Every line of the data should be output word for word.

* * *

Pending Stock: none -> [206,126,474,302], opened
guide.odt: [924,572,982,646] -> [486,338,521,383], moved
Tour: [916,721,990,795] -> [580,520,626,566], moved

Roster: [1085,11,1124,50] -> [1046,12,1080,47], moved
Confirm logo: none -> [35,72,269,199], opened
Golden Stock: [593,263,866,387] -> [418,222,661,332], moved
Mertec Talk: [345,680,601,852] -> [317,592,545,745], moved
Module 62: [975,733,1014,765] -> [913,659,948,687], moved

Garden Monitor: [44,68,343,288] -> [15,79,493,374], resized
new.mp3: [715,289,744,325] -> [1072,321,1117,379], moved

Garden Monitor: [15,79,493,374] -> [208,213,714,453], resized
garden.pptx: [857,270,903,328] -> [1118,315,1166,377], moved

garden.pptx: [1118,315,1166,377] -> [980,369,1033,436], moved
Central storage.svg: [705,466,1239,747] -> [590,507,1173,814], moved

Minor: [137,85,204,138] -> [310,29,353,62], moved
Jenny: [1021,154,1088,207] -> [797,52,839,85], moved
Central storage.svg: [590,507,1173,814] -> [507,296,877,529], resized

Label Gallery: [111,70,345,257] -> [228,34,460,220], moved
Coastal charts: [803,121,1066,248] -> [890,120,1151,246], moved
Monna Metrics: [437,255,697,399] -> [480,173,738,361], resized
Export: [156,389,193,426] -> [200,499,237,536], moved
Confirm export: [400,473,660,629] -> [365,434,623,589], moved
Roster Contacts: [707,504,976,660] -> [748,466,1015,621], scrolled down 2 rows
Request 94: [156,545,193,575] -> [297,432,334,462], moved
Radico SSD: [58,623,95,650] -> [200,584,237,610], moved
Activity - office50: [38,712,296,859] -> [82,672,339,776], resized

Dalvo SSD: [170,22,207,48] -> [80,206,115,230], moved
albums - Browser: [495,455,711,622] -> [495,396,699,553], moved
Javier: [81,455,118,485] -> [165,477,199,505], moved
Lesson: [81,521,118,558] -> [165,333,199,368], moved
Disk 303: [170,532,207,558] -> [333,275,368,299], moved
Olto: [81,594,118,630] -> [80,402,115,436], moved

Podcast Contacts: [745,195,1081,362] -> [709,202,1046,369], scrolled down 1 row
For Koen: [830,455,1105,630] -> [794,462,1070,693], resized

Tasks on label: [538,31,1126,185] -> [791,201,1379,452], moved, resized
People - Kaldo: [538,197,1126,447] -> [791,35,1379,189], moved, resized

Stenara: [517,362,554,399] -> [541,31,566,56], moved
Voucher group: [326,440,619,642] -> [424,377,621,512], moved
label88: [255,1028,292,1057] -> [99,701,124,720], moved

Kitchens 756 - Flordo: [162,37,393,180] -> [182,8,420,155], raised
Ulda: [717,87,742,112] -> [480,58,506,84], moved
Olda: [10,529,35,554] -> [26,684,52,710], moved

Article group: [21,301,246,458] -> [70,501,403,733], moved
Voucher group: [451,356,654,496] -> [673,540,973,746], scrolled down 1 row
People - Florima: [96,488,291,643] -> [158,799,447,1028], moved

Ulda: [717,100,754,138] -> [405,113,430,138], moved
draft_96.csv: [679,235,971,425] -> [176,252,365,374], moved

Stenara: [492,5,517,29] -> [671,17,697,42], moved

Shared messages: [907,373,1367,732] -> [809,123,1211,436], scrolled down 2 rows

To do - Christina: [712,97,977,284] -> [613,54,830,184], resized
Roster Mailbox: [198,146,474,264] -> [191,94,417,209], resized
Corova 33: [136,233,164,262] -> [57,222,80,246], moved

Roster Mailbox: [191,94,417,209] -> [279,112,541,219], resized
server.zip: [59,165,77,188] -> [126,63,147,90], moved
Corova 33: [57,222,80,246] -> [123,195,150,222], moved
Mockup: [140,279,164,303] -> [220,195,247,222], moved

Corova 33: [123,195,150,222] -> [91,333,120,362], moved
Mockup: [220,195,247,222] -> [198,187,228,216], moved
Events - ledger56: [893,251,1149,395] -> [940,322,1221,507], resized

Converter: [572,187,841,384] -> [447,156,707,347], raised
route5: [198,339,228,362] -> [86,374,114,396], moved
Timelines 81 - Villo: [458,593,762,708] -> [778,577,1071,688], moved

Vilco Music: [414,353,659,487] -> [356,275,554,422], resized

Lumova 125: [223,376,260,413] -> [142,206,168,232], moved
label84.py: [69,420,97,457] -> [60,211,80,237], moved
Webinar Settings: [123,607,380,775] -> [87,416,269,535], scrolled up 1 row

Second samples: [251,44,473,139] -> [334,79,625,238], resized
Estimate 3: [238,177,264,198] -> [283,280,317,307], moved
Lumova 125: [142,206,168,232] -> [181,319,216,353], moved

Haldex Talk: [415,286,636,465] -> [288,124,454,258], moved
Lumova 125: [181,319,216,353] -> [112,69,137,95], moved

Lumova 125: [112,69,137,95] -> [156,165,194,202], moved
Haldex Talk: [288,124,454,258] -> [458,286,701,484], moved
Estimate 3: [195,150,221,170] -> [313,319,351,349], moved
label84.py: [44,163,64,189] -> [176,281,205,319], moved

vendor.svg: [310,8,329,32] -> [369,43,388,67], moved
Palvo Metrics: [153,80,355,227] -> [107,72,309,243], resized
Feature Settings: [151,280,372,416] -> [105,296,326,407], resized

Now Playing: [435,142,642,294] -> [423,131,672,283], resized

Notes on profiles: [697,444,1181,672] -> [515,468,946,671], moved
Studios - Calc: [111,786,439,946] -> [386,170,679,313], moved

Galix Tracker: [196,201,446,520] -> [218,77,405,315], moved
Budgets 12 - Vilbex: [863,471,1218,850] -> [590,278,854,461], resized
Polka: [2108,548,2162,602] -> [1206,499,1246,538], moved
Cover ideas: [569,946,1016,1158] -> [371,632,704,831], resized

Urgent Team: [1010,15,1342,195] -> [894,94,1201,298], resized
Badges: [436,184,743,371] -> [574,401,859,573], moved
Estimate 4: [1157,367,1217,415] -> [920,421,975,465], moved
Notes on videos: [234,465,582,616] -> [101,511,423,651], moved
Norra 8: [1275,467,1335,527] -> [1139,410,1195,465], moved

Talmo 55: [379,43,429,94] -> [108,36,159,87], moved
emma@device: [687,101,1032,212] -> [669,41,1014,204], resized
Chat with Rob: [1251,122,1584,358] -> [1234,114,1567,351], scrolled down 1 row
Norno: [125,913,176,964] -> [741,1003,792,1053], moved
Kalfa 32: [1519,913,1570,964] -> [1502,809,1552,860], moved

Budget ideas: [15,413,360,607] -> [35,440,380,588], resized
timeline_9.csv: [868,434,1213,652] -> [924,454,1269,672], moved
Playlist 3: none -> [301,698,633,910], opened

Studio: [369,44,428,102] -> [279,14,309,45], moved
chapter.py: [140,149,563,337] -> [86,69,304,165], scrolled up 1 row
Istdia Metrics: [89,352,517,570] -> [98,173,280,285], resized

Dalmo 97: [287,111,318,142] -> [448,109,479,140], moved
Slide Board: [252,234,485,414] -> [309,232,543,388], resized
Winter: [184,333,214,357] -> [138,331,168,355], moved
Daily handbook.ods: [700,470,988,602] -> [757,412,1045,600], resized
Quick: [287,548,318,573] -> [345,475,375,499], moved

* * *

• **Written response**
Pending Stock: none -> [206,126,474,302], opened
guide.odt: [924,572,982,646] -> [486,338,521,383], moved
Tour: [916,721,990,795] -> [580,520,626,566], moved

Roster: [1085,11,1124,50] -> [1046,12,1080,47], moved
Confirm logo: none -> [35,72,269,199], opened
Golden Stock: [593,263,866,387] -> [418,222,661,332], moved
Mertec Talk: [345,680,601,852] -> [317,592,545,745], moved
Module 62: [975,733,1014,765] -> [913,659,948,687], moved

Garden Monitor: [44,68,343,288] -> [15,79,493,374], resized
new.mp3: [715,289,744,325] -> [1072,321,1117,379], moved

Garden Monitor: [15,79,493,374] -> [208,213,714,453], resized
garden.pptx: [857,270,903,328] -> [1118,315,1166,377], moved

garden.pptx: [1118,315,1166,377] -> [980,369,1033,436], moved
Central storage.svg: [705,466,1239,747] -> [590,507,1173,814], moved

Minor: [137,85,204,138] -> [310,29,353,62], moved
Jenny: [1021,154,1088,207] -> [797,52,839,85], moved
Central storage.svg: [590,507,1173,814] -> [507,296,877,529], resized

Label Gallery: [111,70,345,257] -> [228,34,460,220], moved
Coastal charts: [803,121,1066,248] -> [890,120,1151,246], moved
Monna Metrics: [437,255,697,399] -> [480,173,738,361], resized
Export: [156,389,193,426] -> [200,499,237,536], moved
Confirm export: [400,473,660,629] -> [365,434,623,589], moved
Roster Contacts: [707,504,976,660] -> [748,466,1015,621], scrolled down 2 rows
Request 94: [156,545,193,575] -> [297,432,334,462], moved
Radico SSD: [58,623,95,650] -> [200,584,237,610], moved
Activity - office50: [38,712,296,859] -> [82,672,339,776], resized

Dalvo SSD: [170,22,207,48] -> [80,206,115,230], moved
albums - Browser: [495,455,711,622] -> [495,396,699,553], moved
Javier: [81,455,118,485] -> [165,477,199,505], moved
Lesson: [81,521,118,558] -> [165,333,199,368], moved
Disk 303: [170,532,207,558] -> [333,275,368,299], moved
Olto: [81,594,118,630] -> [80,402,115,436], moved

Podcast Contacts: [745,195,1081,362] -> [709,202,1046,369], scrolled down 1 row
For Koen: [830,455,1105,630] -> [794,462,1070,693], resized

Tasks on label: [538,31,1126,185] -> [791,201,1379,452], moved, resized
People - Kaldo: [538,197,1126,447] -> [791,35,1379,189], moved, resized

Stenara: [517,362,554,399] -> [541,31,566,56], moved
Voucher group: [326,440,619,642] -> [424,377,621,512], moved
label88: [255,1028,292,1057] -> [99,701,124,720], moved

Kitchens 756 - Flordo: [162,37,393,180] -> [182,8,420,155], raised
Ulda: [717,87,742,112] -> [480,58,506,84], moved
Olda: [10,529,35,554] -> [26,684,52,710], moved

Article group: [21,301,246,458] -> [70,501,403,733], moved
Voucher group: [451,356,654,496] -> [673,540,973,746], scrolled down 1 row
People - Florima: [96,488,291,643] -> [158,799,447,1028], moved

Ulda: [717,100,754,138] -> [405,113,430,138], moved
draft_96.csv: [679,235,971,425] -> [176,252,365,374], moved

Stenara: [492,5,517,29] -> [671,17,697,42], moved

Shared messages: [907,373,1367,732] -> [809,123,1211,436], scrolled down 2 rows

To do - Christina: [712,97,977,284] -> [613,54,830,184], resized
Roster Mailbox: [198,146,474,264] -> [191,94,417,209], resized
Corova 33: [136,233,164,262] -> [57,222,80,246], moved

Roster Mailbox: [191,94,417,209] -> [279,112,541,219], resized
server.zip: [59,165,77,188] -> [126,63,147,90], moved
Corova 33: [57,222,80,246] -> [123,195,150,222], moved
Mockup: [140,279,164,303] -> [220,195,247,222], moved

Corova 33: [123,195,150,222] -> [91,333,120,362], moved
Mockup: [220,195,247,222] -> [198,187,228,216], moved
Events - ledger56: [893,251,1149,395] -> [940,322,1221,507], resized

Converter: [572,187,841,384] -> [447,156,707,347], raised
route5: [198,339,228,362] -> [86,374,114,396], moved
Timelines 81 - Villo: [458,593,762,708] -> [778,577,1071,688], moved

Vilco Music: [414,353,659,487] -> [356,275,554,422], resized

Lumova 125: [223,376,260,413] -> [142,206,168,232], moved
label84.py: [69,420,97,457] -> [60,211,80,237], moved
Webinar Settings: [123,607,380,775] -> [87,416,269,535], scrolled up 1 row

Second samples: [251,44,473,139] -> [334,79,625,238], resized
Estimate 3: [238,177,264,198] -> [283,280,317,307], moved
Lumova 125: [142,206,168,232] -> [181,319,216,353], moved

Haldex Talk: [415,286,636,465] -> [288,124,454,258], moved
Lumova 125: [181,319,216,353] -> [112,69,137,95], moved

Lumova 125: [112,69,137,95] -> [156,165,194,202], moved
Haldex Talk: [288,124,454,258] -> [458,286,701,484], moved
Estimate 3: [195,150,221,170] -> [313,319,351,349], moved
label84.py: [44,163,64,189] -> [176,281,205,319], moved

vendor.svg: [310,8,329,32] -> [369,43,388,67], moved
Palvo Metrics: [153,80,355,227] -> [107,72,309,243], resized
Feature Settings: [151,280,372,416] -> [105,296,326,407], resized

Now Playing: [435,142,642,294] -> [423,131,672,283], resized

Notes on profiles: [697,444,1181,672] -> [515,468,946,671], moved
Studios - Calc: [111,786,439,946] -> [386,170,679,313], moved

Galix Tracker: [196,201,446,520] -> [218,77,405,315], moved
Budgets 12 - Vilbex: [863,471,1218,850] -> [590,278,854,461], resized
Polka: [2108,548,2162,602] -> [1206,499,1246,538], moved
Cover ideas: [569,946,1016,1158] -> [371,632,704,831], resized

Urgent Team: [1010,15,1342,195] -> [894,94,1201,298], resized
Badges: [436,184,743,371] -> [574,401,859,573], moved
Estimate 4: [1157,367,1217,415] -> [920,421,975,465], moved
Notes on videos: [234,465,582,616] -> [101,511,423,651], moved
Norra 8: [1275,467,1335,527] -> [1139,410,1195,465], moved

Talmo 55: [379,43,429,94] -> [108,36,159,87], moved
emma@device: [687,101,1032,212] -> [669,41,1014,204], resized
Chat with Rob: [1251,122,1584,358] -> [1234,114,1567,351], scrolled down 1 row
Norno: [125,913,176,964] -> [741,1003,792,1053], moved
Kalfa 32: [1519,913,1570,964] -> [1502,809,1552,860], moved

Budget ideas: [15,413,360,607] -> [35,440,380,588], resized
timeline_9.csv: [868,434,1213,652] -> [924,454,1269,672], moved
Playlist 3: none -> [301,698,633,910], opened

Studio: [369,44,428,102] -> [279,14,309,45], moved
chapter.py: [140,149,563,337] -> [86,69,304,165], scrolled up 1 row
Istdia Metrics: [89,352,517,570] -> [98,173,280,285], resized

Dalmo 97: [287,111,318,142] -> [448,109,479,140], moved
Slide Board: [252,234,485,414] -> [309,232,543,388], resized
Winter: [184,333,214,357] -> [138,331,168,355], moved
Daily handbook.ods: [700,470,988,602] -> [757,412,1045,600], resized
Quick: [287,548,318,573] -> [345,475,375,499], moved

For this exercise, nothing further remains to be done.